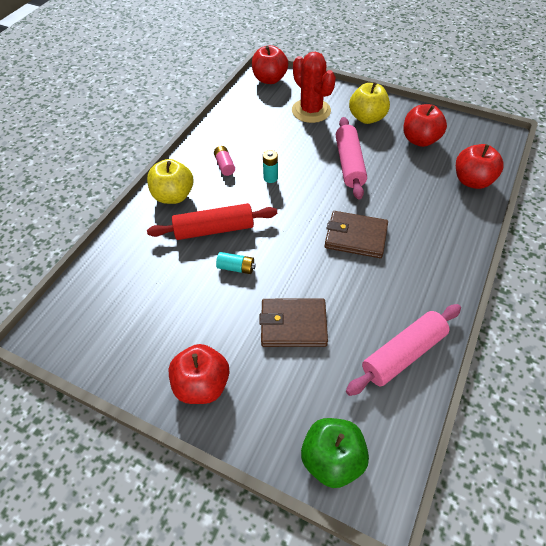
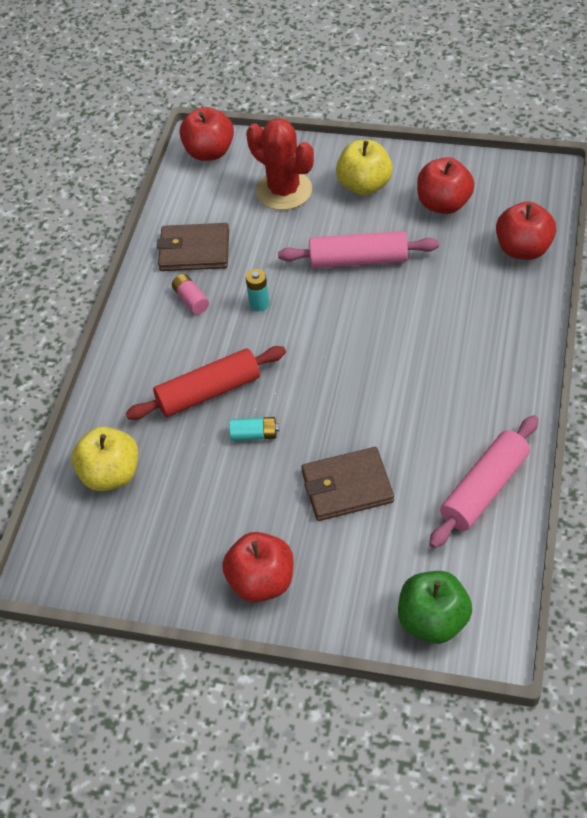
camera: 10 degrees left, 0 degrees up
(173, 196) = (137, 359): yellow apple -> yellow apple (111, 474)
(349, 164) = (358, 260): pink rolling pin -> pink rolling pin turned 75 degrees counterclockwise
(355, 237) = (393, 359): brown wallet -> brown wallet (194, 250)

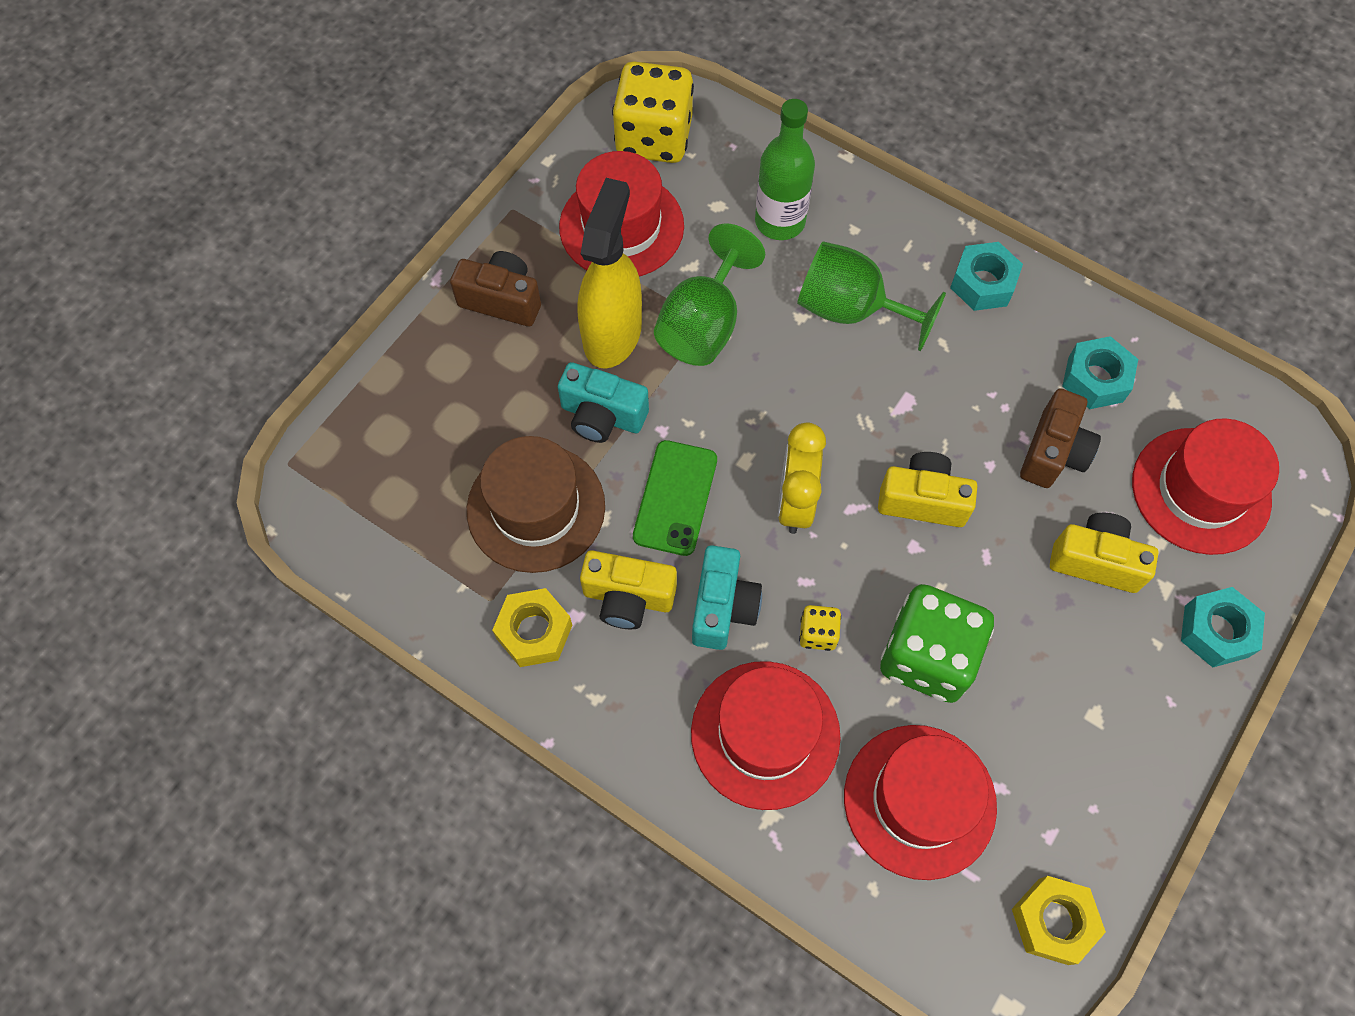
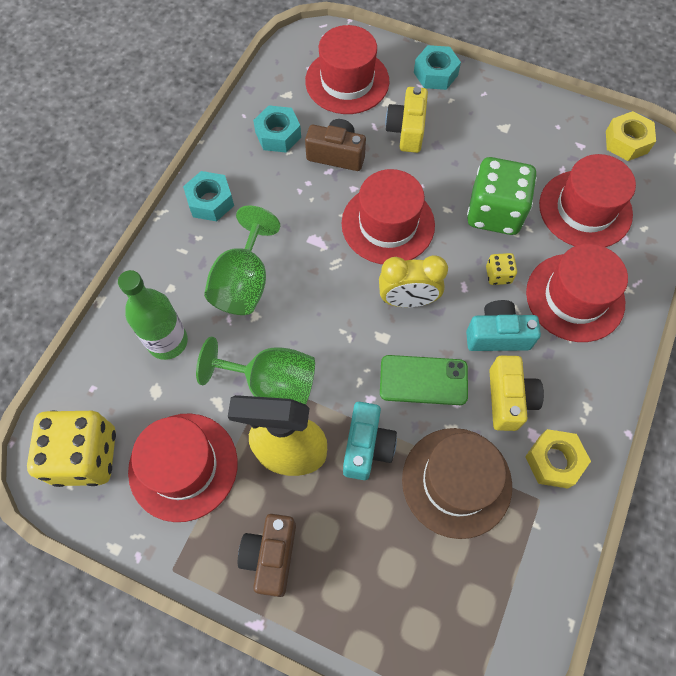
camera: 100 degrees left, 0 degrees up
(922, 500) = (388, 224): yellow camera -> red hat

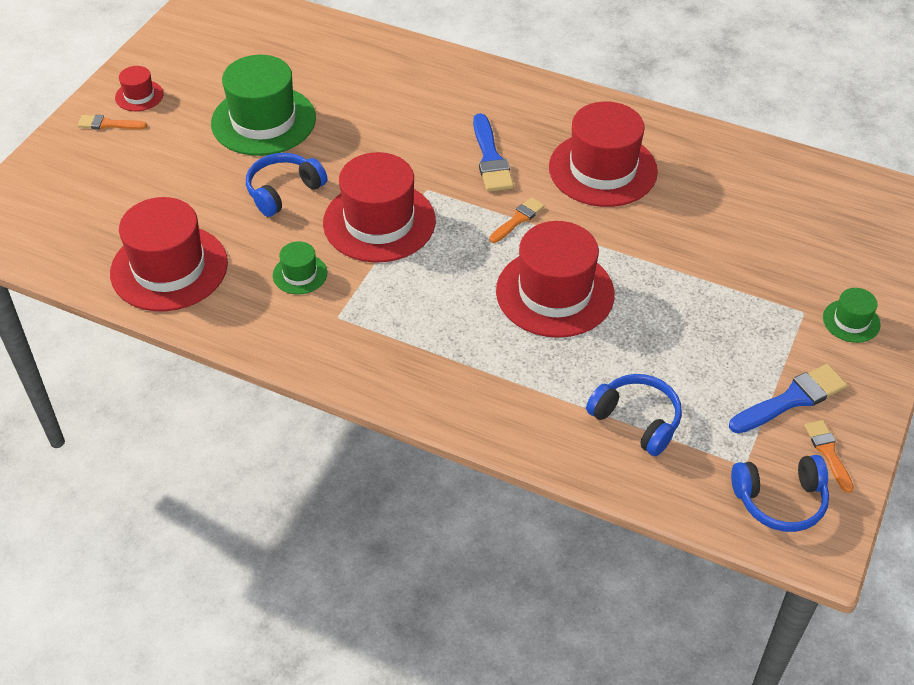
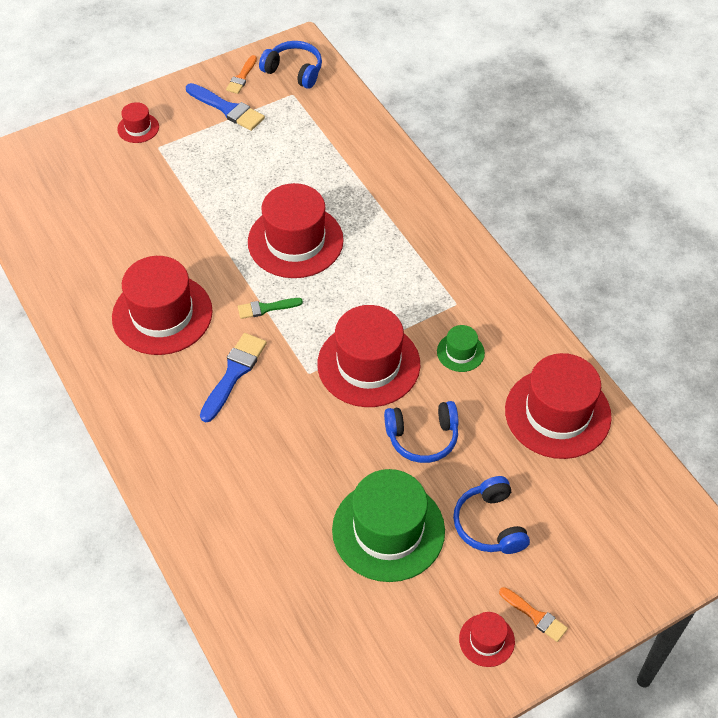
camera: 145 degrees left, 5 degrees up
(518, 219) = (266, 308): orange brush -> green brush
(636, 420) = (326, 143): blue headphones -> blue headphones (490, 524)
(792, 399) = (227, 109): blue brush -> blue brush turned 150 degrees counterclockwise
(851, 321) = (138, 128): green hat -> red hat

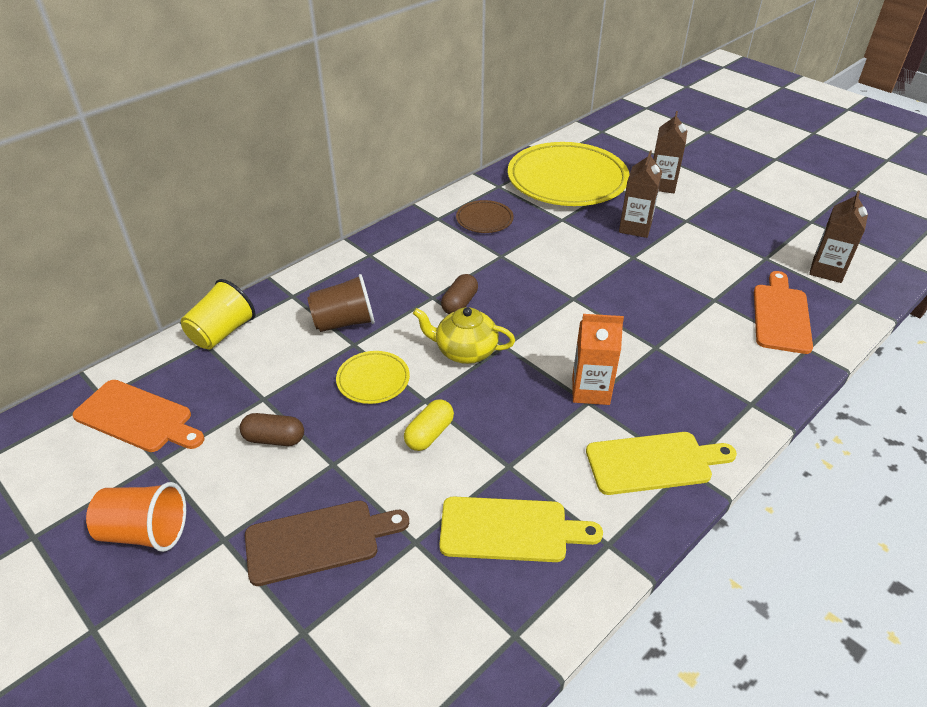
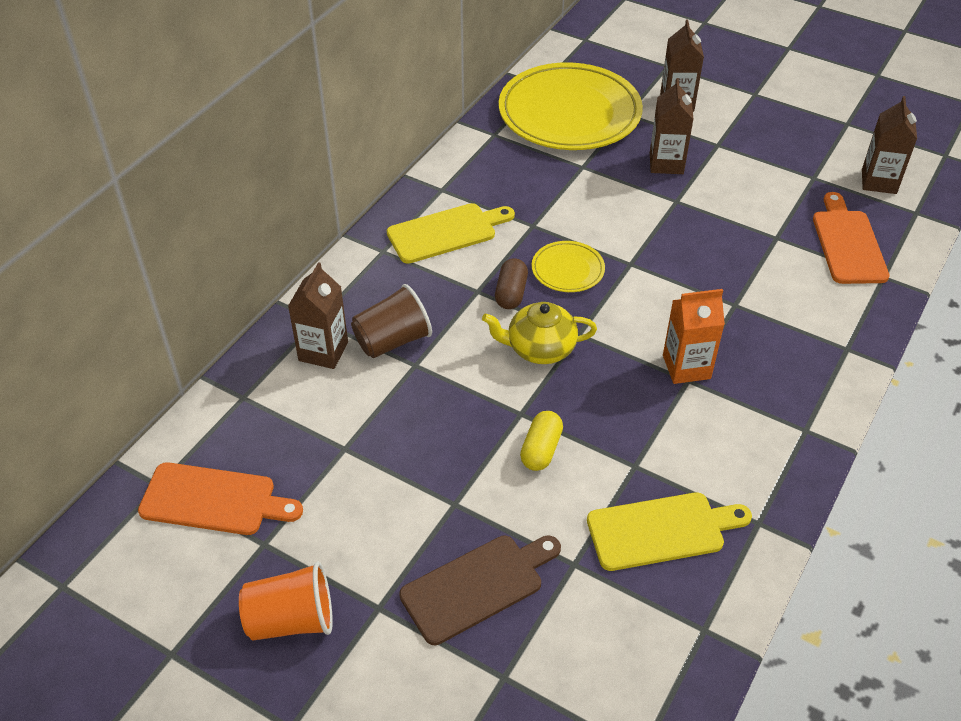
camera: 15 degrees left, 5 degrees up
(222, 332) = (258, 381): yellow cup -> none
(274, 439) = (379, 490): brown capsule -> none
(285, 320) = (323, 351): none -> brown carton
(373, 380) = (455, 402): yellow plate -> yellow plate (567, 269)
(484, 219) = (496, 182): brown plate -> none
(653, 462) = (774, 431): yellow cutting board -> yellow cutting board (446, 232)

(Task description):
Leaving out the images, repeat the listing above exactly.

(Finished exercise):
camera: 10 degrees left, 0 degrees up
(173, 196) = (137, 359): yellow apple -> yellow apple (111, 474)
(349, 164) = (358, 260): pink rolling pin -> pink rolling pin turned 75 degrees counterclockwise
(355, 237) = (393, 359): brown wallet -> brown wallet (194, 250)

camera: 100 degrees left, 0 degrees up
(922, 500) = (388, 224): yellow camera -> red hat

camera: 145 degrees left, 5 degrees up
(518, 219) = (266, 308): orange brush -> green brush
(636, 420) = (326, 143): blue headphones -> blue headphones (490, 524)
(792, 399) = (227, 109): blue brush -> blue brush turned 150 degrees counterclockwise
(851, 321) = (138, 128): green hat -> red hat

camera: 15 degrees left, 5 degrees up
(222, 332) = (258, 381): yellow cup -> none
(274, 439) = (379, 490): brown capsule -> none
(285, 320) = (323, 351): none -> brown carton
(373, 380) = (455, 402): yellow plate -> yellow plate (567, 269)
(484, 219) = (496, 182): brown plate -> none
(653, 462) = (774, 431): yellow cutting board -> yellow cutting board (446, 232)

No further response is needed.